--- Begin Data excerpts ---

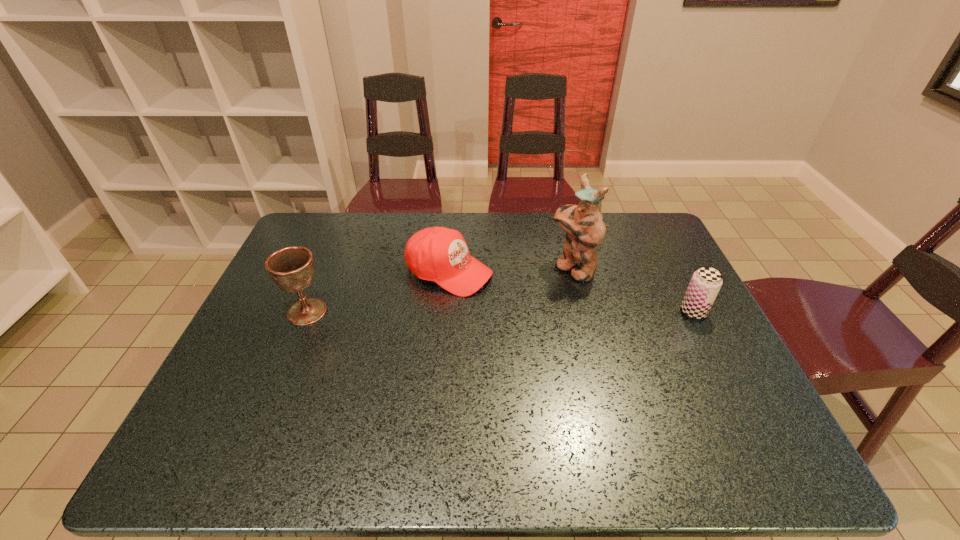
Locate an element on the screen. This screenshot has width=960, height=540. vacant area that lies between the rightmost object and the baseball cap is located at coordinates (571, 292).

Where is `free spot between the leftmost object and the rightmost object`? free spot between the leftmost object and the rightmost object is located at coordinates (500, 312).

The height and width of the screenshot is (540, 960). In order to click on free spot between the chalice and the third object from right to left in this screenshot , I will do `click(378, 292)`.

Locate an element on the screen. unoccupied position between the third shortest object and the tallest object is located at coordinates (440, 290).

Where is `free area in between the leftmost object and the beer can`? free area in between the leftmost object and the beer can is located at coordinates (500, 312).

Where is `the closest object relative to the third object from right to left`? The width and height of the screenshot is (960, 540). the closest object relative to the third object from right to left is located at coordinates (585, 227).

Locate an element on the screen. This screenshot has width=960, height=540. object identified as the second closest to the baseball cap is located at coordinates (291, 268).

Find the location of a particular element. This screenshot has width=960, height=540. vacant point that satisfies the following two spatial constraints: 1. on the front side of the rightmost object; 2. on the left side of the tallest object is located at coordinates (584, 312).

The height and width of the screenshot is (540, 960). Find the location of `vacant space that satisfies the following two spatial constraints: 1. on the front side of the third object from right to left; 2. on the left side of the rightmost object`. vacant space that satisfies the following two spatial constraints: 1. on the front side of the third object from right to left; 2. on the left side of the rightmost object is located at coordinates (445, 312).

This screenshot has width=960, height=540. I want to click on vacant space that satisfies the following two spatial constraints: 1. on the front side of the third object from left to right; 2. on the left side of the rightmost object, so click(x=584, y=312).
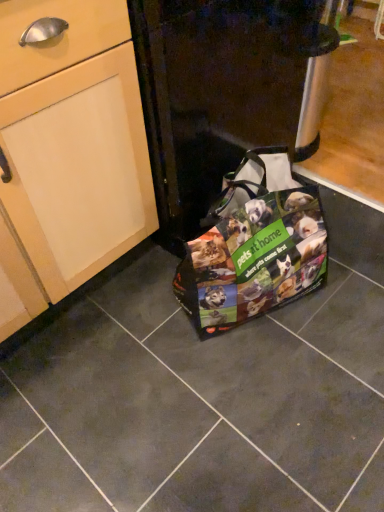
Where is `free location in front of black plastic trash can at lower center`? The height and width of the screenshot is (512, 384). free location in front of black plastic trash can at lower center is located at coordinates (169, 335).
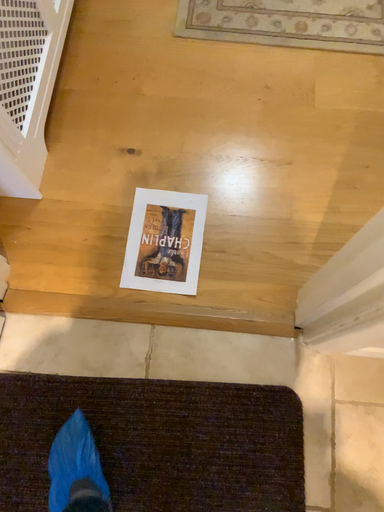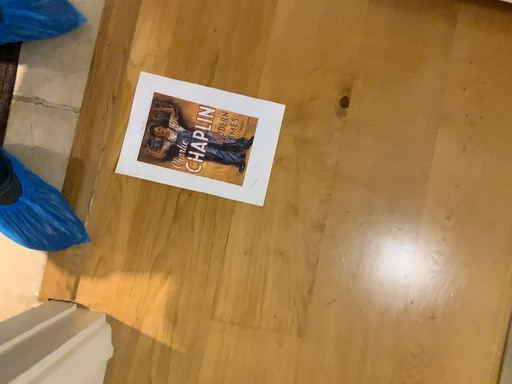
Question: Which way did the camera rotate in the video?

--- End Data excerpts ---

Exercise: Convert the entries above into a JSON list of strings, with one string for each line and no blank lines. Leave the pictures out.

Solution:
[
  "Locate an element on the screen. This screenshot has width=960, height=540. vacant area that lies between the rightmost object and the baseball cap is located at coordinates (571, 292).",
  "Where is `free spot between the leftmost object and the rightmost object`? free spot between the leftmost object and the rightmost object is located at coordinates (500, 312).",
  "The height and width of the screenshot is (540, 960). In order to click on free spot between the chalice and the third object from right to left in this screenshot , I will do `click(378, 292)`.",
  "Locate an element on the screen. unoccupied position between the third shortest object and the tallest object is located at coordinates (440, 290).",
  "Where is `free area in between the leftmost object and the beer can`? free area in between the leftmost object and the beer can is located at coordinates (500, 312).",
  "Where is `the closest object relative to the third object from right to left`? The width and height of the screenshot is (960, 540). the closest object relative to the third object from right to left is located at coordinates (585, 227).",
  "Locate an element on the screen. This screenshot has width=960, height=540. object identified as the second closest to the baseball cap is located at coordinates (291, 268).",
  "Find the location of a particular element. This screenshot has width=960, height=540. vacant point that satisfies the following two spatial constraints: 1. on the front side of the rightmost object; 2. on the left side of the tallest object is located at coordinates (584, 312).",
  "The height and width of the screenshot is (540, 960). Find the location of `vacant space that satisfies the following two spatial constraints: 1. on the front side of the third object from right to left; 2. on the left side of the rightmost object`. vacant space that satisfies the following two spatial constraints: 1. on the front side of the third object from right to left; 2. on the left side of the rightmost object is located at coordinates (445, 312).",
  "This screenshot has width=960, height=540. I want to click on vacant space that satisfies the following two spatial constraints: 1. on the front side of the third object from left to right; 2. on the left side of the rightmost object, so click(x=584, y=312).",
  "Where is `free location in front of black plastic trash can at lower center`? The height and width of the screenshot is (512, 384). free location in front of black plastic trash can at lower center is located at coordinates (169, 335).",
  "Question: Which way did the camera rotate in the video?"
]